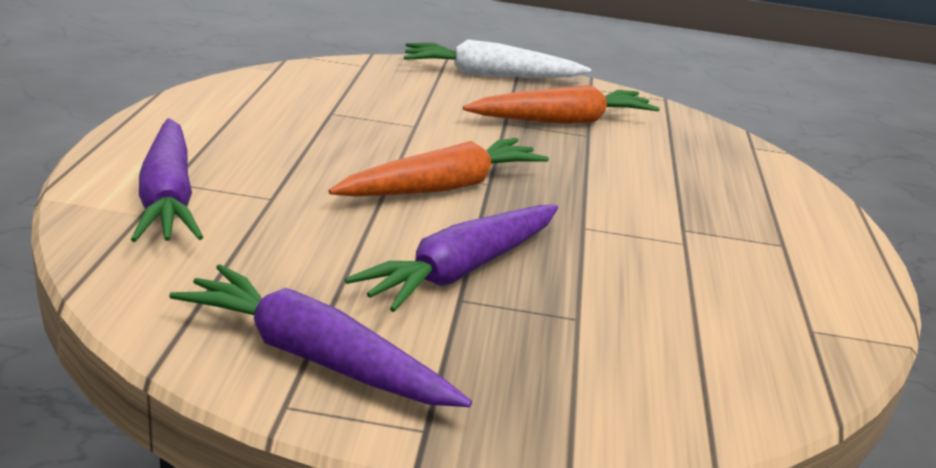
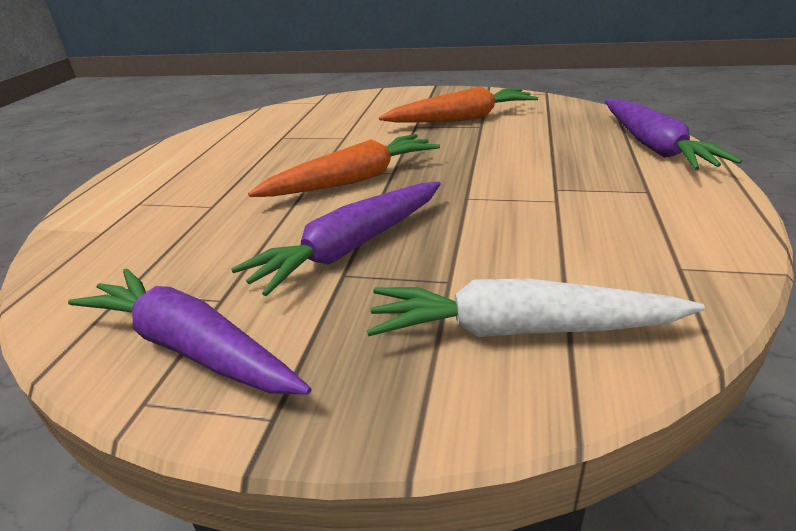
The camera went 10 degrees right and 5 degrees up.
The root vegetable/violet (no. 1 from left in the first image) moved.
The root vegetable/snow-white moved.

Instructions for the task:
Copy the data exactly. Pictures do not belong in the copy.

Exercise response:
The camera went 10 degrees right and 5 degrees up.
The root vegetable/violet (no. 1 from left in the first image) moved.
The root vegetable/snow-white moved.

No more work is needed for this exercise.